## EXERCISE AIM
What is the number of lines in the data holding the word "purple"? Give that number by itself.

───── EXERCISE DATA

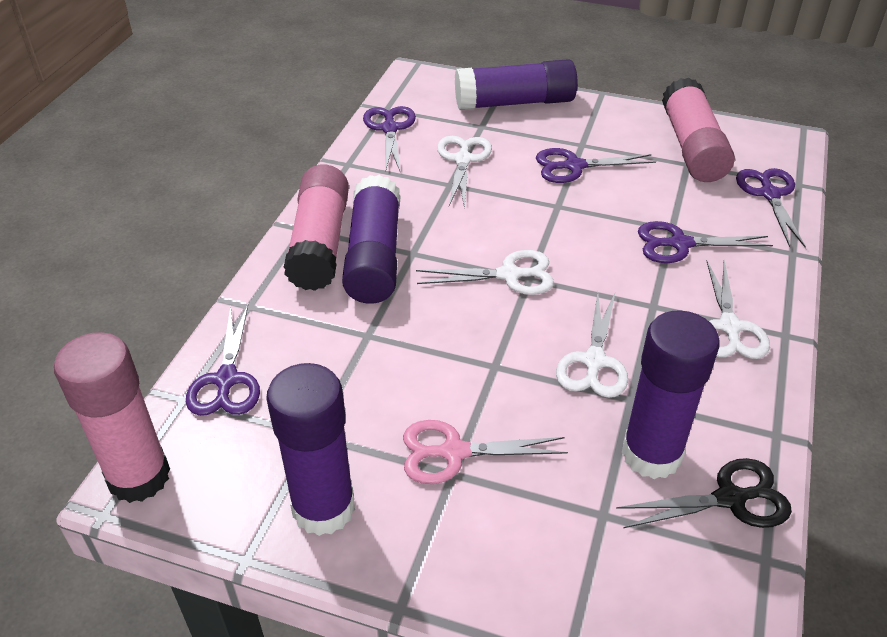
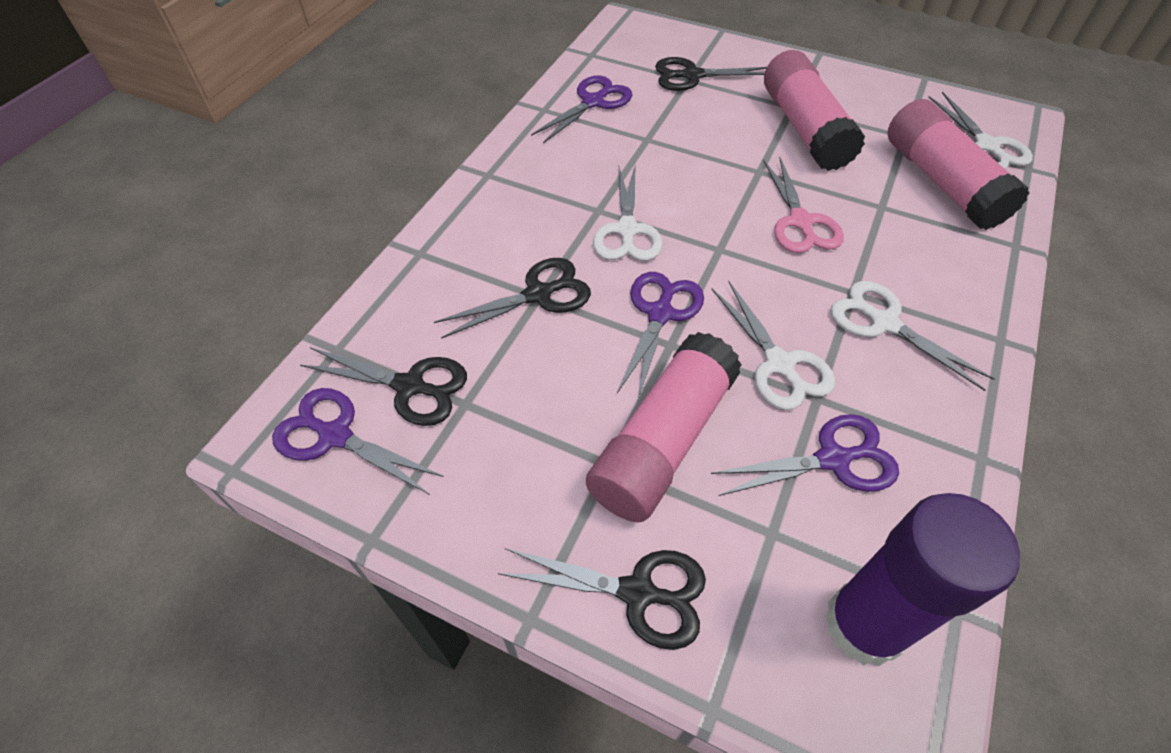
black scissors: 1 -> 4
purple glue stick: 4 -> 1
purple scissors: 5 -> 4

──────────

## FINISHED TASK
2